● **WHAT YOU WILL DO**
Your task is to reproduce, exactly and only, the lines running from the line containing "shifted: pencil eraser" to the end of the data below, both included.

● **STORED DATA**
+ + + + + + +

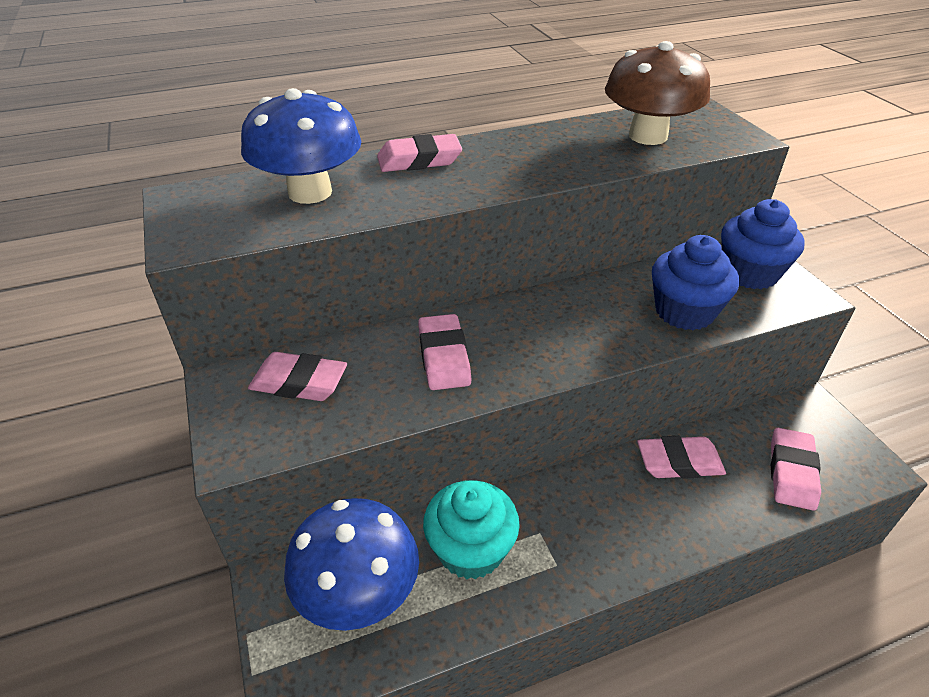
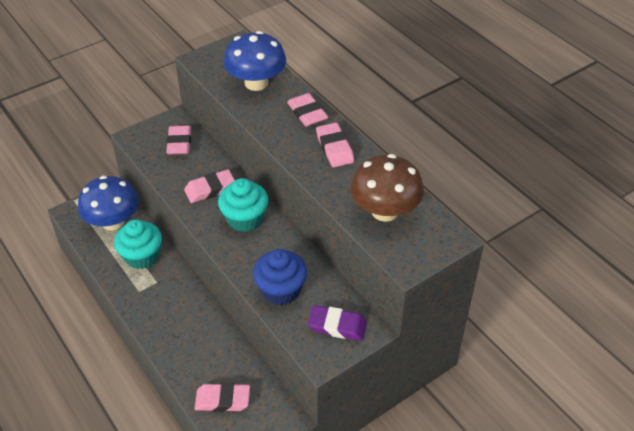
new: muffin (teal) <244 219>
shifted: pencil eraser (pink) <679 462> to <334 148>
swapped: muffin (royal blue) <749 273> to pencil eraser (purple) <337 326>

+ + + + + + +

● **ANSWER TO THE PROBLEM**
shifted: pencil eraser (pink) <679 462> to <334 148>
swapped: muffin (royal blue) <749 273> to pencil eraser (purple) <337 326>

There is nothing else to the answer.